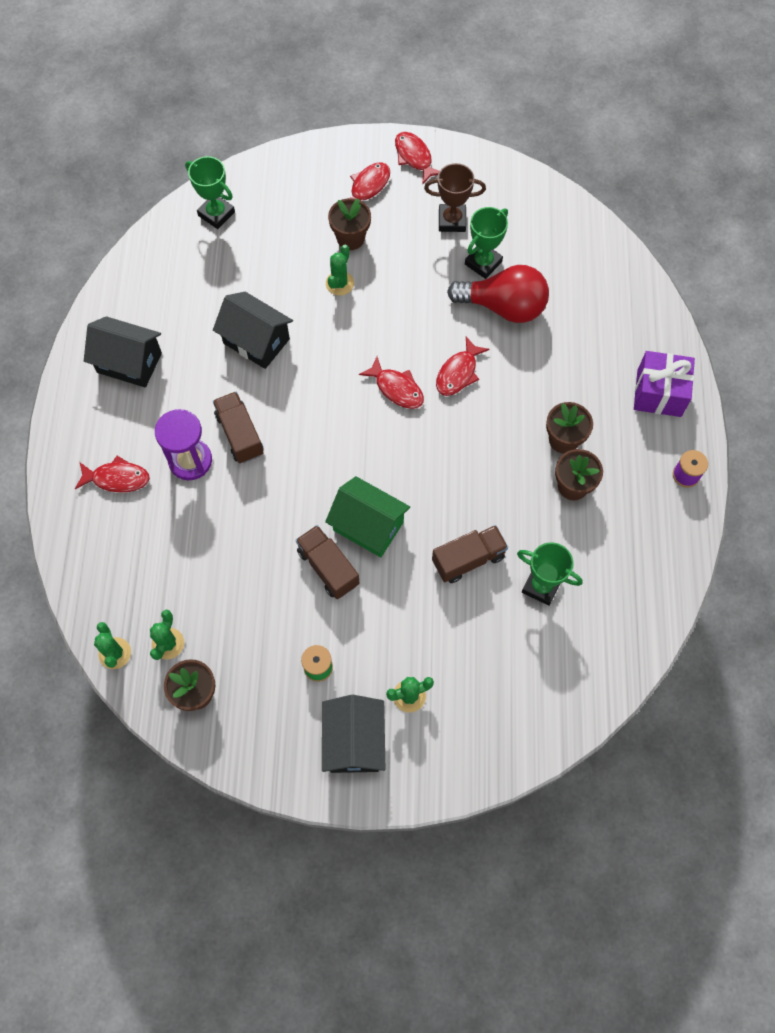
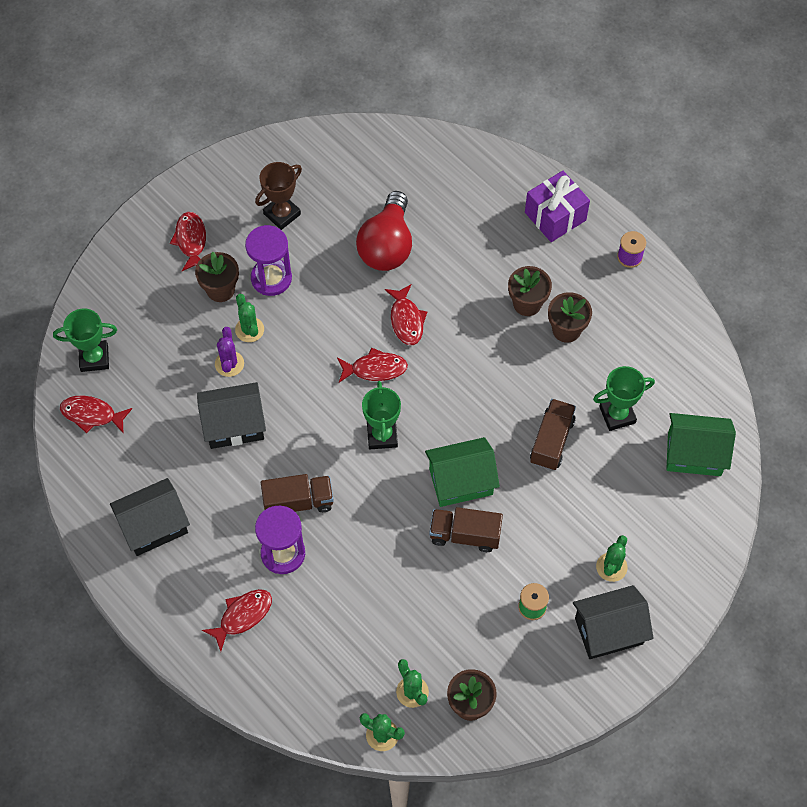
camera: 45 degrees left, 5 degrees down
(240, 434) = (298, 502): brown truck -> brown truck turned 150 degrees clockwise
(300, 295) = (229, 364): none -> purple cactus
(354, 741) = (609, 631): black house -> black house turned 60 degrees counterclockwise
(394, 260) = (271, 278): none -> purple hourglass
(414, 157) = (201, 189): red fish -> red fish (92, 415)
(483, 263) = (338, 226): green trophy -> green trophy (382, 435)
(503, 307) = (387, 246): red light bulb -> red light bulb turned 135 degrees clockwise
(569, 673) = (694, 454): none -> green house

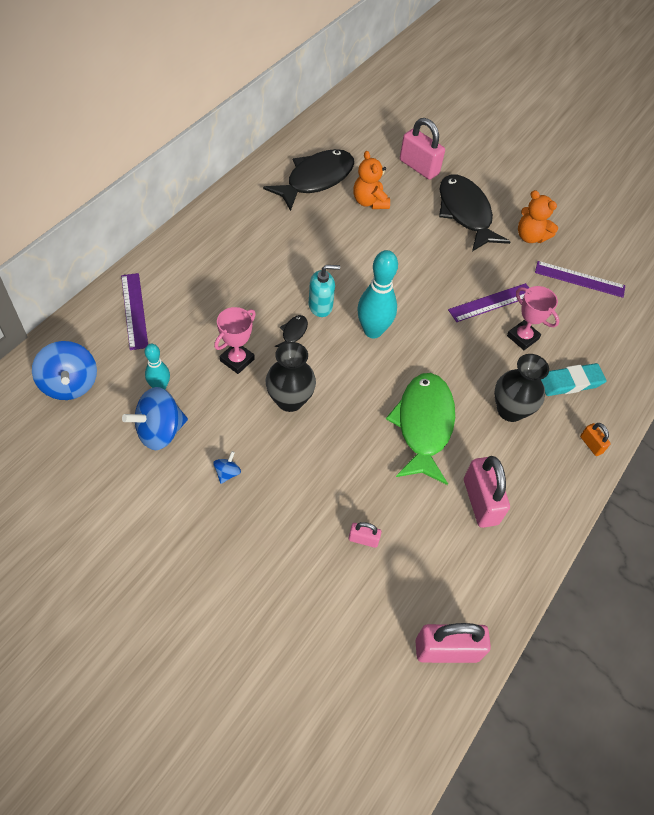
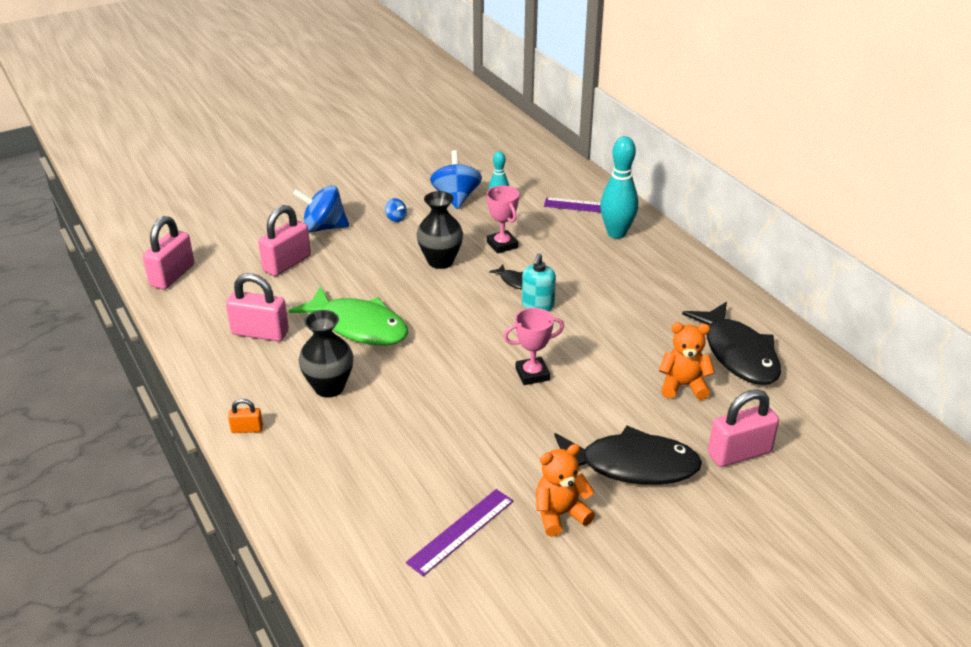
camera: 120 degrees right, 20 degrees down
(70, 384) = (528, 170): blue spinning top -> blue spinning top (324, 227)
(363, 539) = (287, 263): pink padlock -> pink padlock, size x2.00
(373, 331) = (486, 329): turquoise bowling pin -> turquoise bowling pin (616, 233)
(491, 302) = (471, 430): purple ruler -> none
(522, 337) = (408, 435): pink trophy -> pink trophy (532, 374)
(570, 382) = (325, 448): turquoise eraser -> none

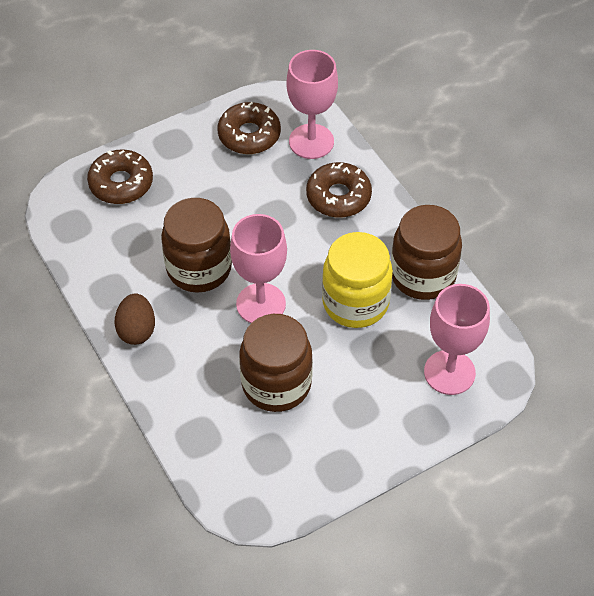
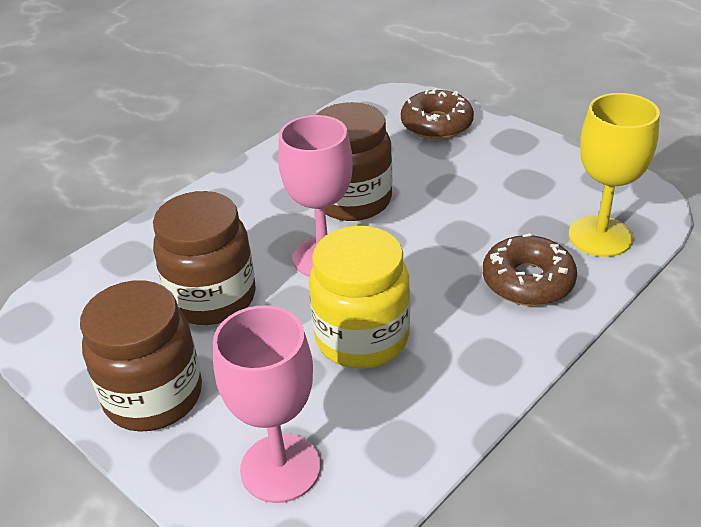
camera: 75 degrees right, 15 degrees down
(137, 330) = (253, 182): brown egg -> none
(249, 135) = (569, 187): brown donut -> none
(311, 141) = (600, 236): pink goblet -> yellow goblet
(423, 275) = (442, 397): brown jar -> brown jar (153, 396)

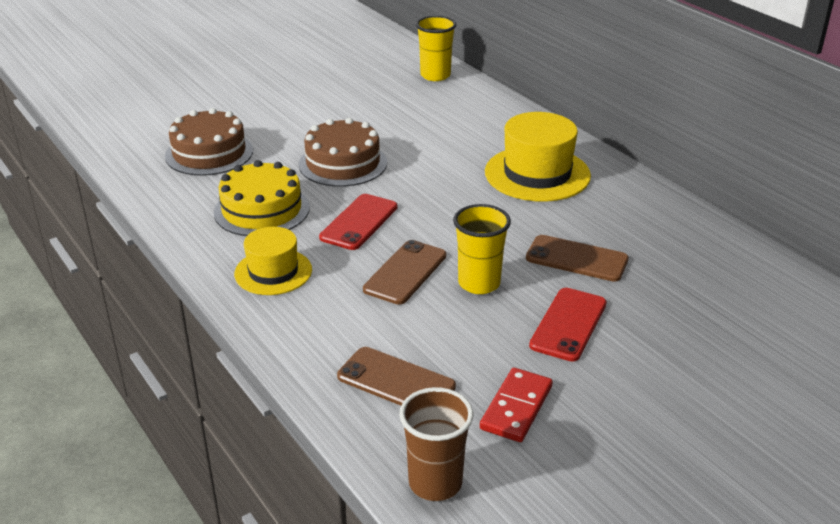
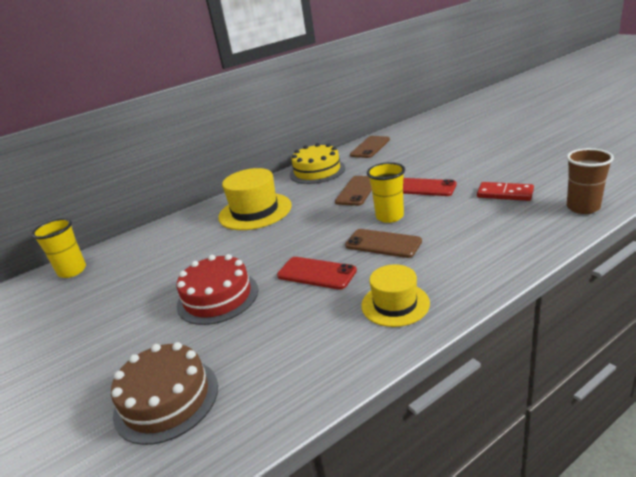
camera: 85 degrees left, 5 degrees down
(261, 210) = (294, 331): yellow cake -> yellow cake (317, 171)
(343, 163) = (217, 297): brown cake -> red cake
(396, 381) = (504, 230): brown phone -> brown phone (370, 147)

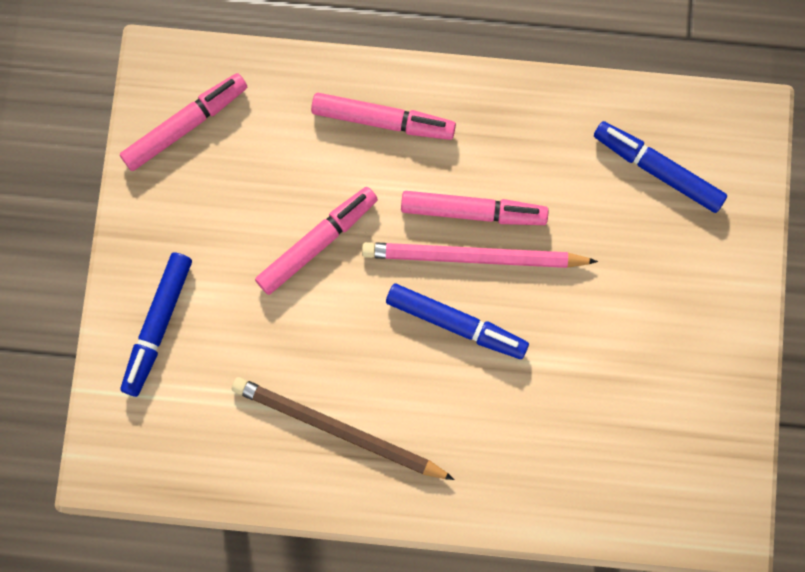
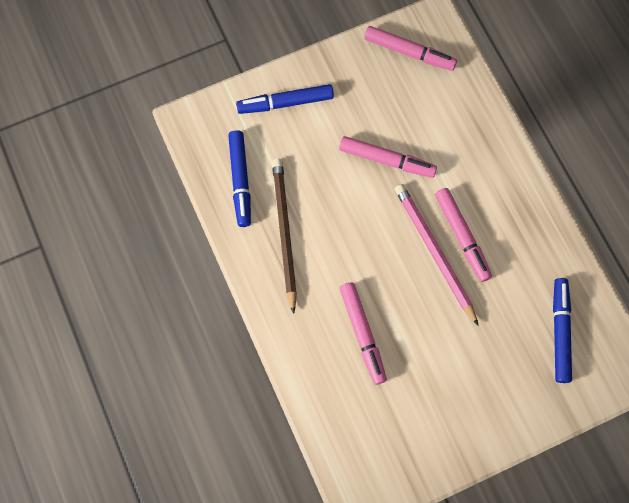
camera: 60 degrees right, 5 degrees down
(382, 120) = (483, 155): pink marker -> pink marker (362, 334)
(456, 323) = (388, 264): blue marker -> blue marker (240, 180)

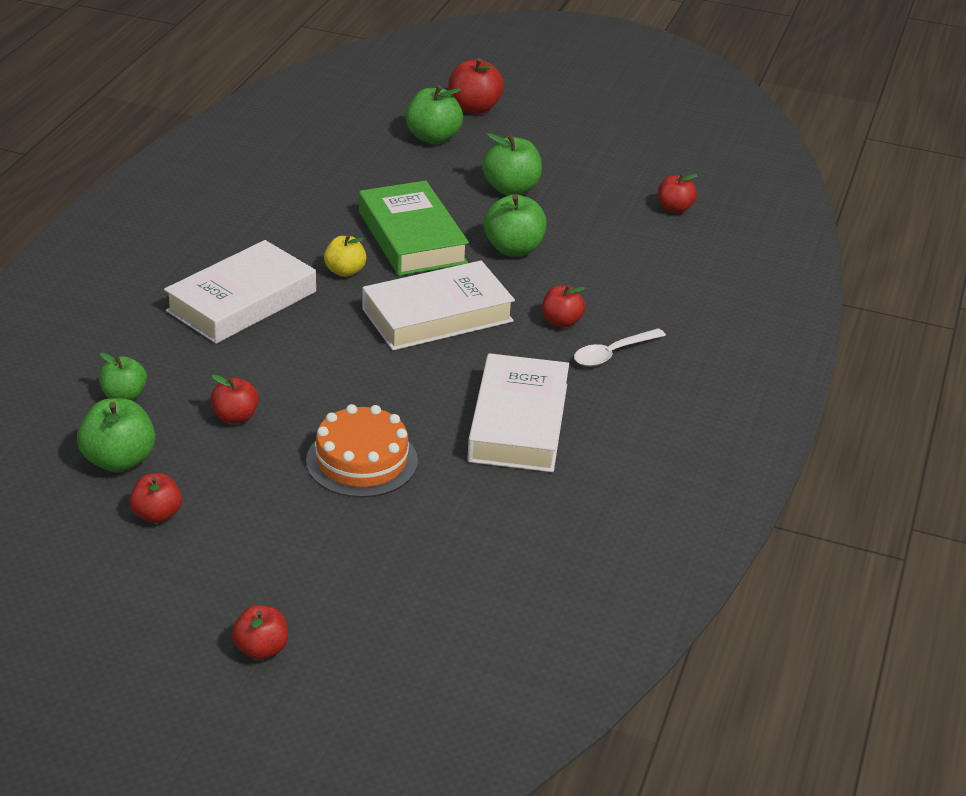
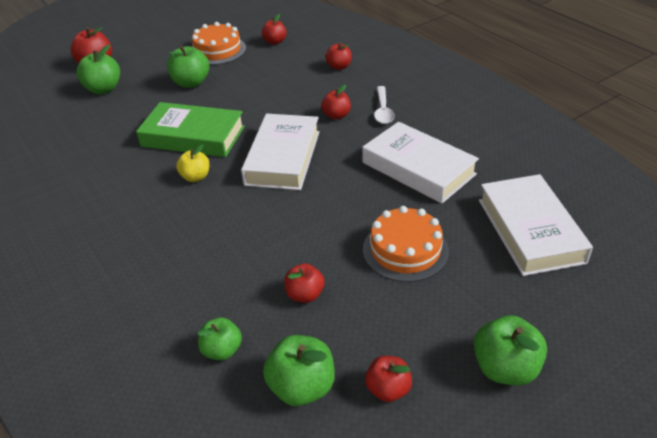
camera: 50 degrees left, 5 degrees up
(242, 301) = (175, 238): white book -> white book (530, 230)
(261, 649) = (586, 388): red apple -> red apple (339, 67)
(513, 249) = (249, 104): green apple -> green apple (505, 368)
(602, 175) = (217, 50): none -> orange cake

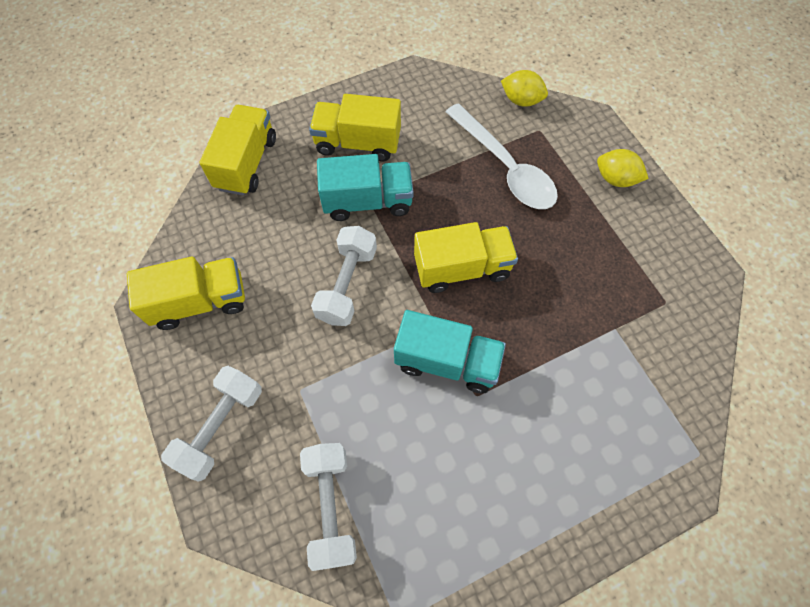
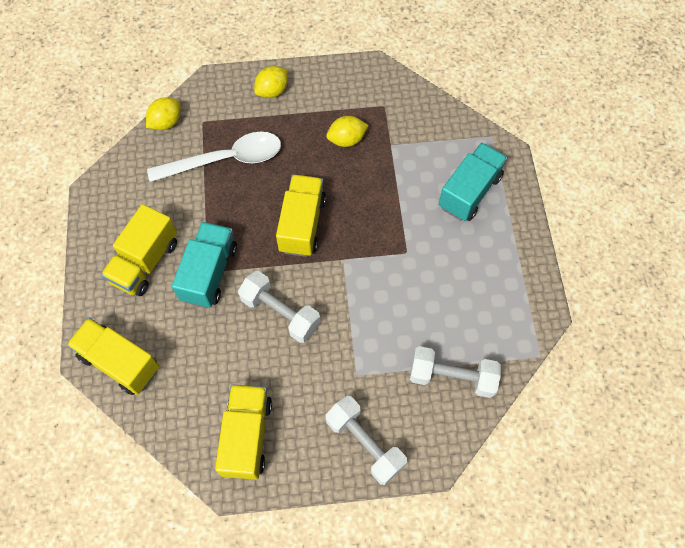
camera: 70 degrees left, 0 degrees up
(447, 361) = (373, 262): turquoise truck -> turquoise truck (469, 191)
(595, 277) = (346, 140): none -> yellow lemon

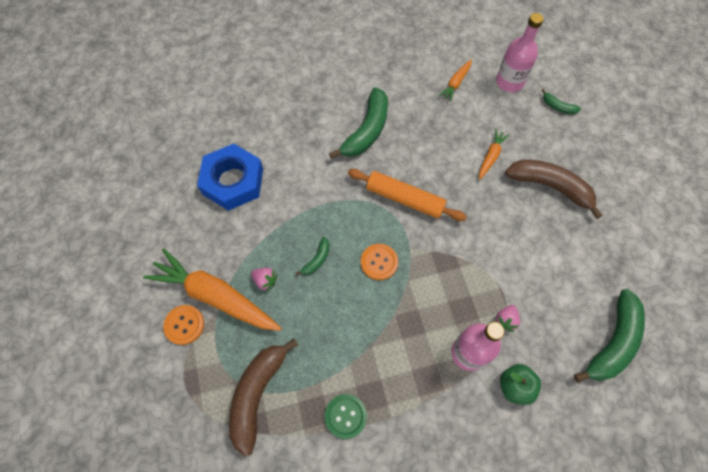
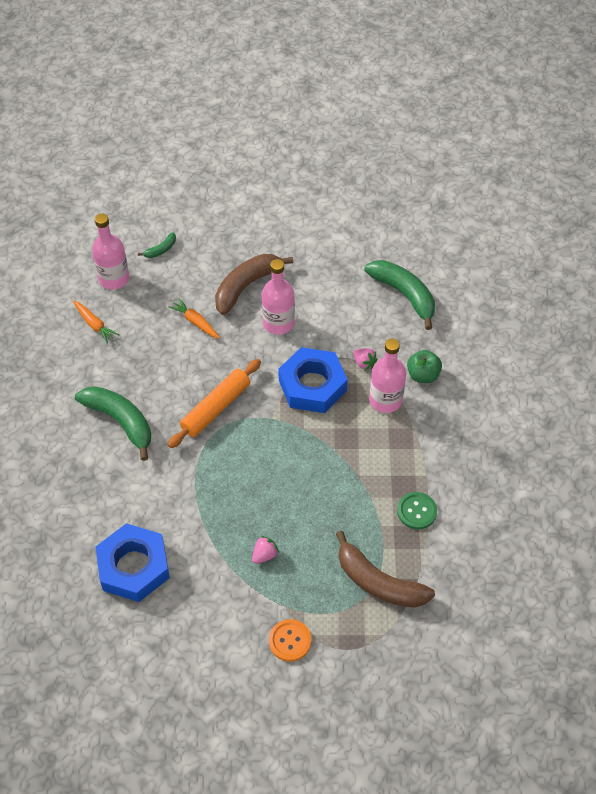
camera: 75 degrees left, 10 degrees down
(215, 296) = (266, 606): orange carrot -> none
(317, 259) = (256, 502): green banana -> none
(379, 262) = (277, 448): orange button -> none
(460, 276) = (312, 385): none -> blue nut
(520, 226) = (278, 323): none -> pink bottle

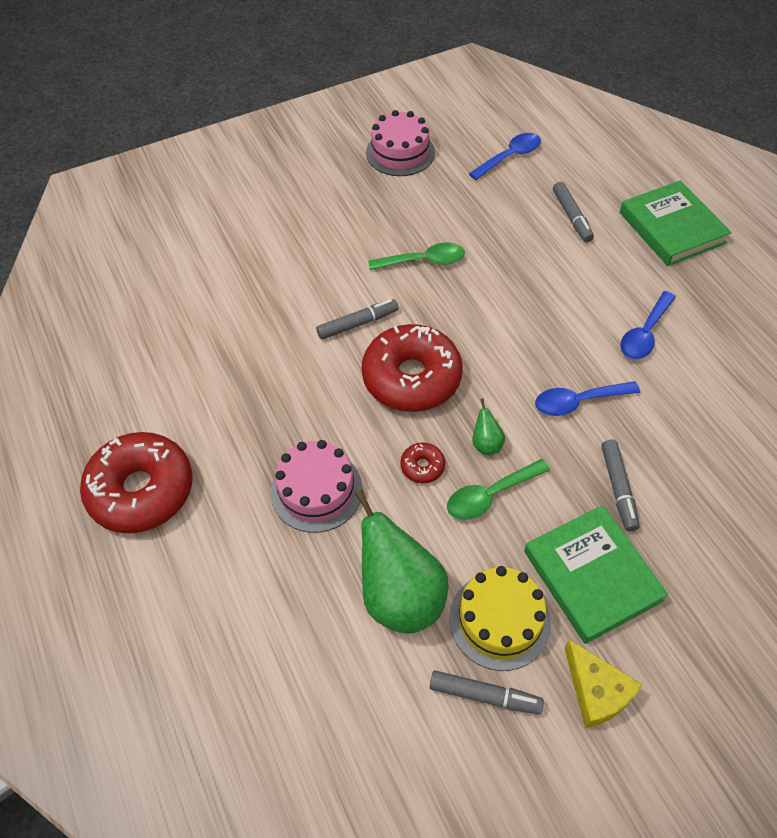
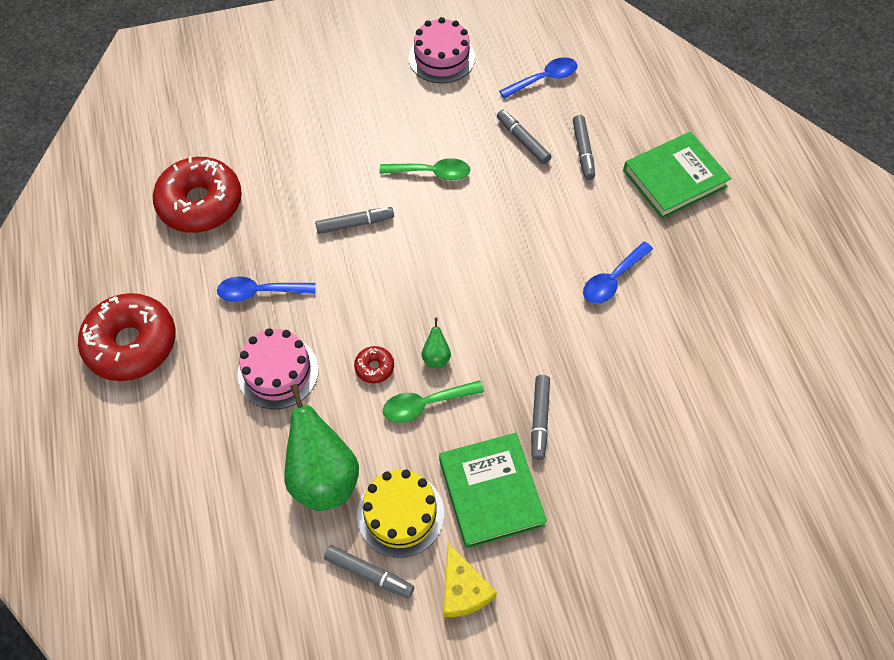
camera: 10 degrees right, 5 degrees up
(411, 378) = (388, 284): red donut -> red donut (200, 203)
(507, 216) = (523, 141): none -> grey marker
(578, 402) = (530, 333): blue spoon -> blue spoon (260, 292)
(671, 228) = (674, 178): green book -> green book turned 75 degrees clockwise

■ ■ ■

* _What the task asks_:
Starting at the line above with "(503, 307) = (387, 246): red", output every line exactly up to and including the line with "(373, 331) = (486, 329): turquoise", but none of the pictures.

* _Exercise solution_:
(503, 307) = (387, 246): red light bulb -> red light bulb turned 135 degrees clockwise
(569, 673) = (694, 454): none -> green house

camera: 120 degrees right, 20 degrees down
(70, 384) = (528, 170): blue spinning top -> blue spinning top (324, 227)
(363, 539) = (287, 263): pink padlock -> pink padlock, size x2.00
(373, 331) = (486, 329): turquoise bowling pin -> turquoise bowling pin (616, 233)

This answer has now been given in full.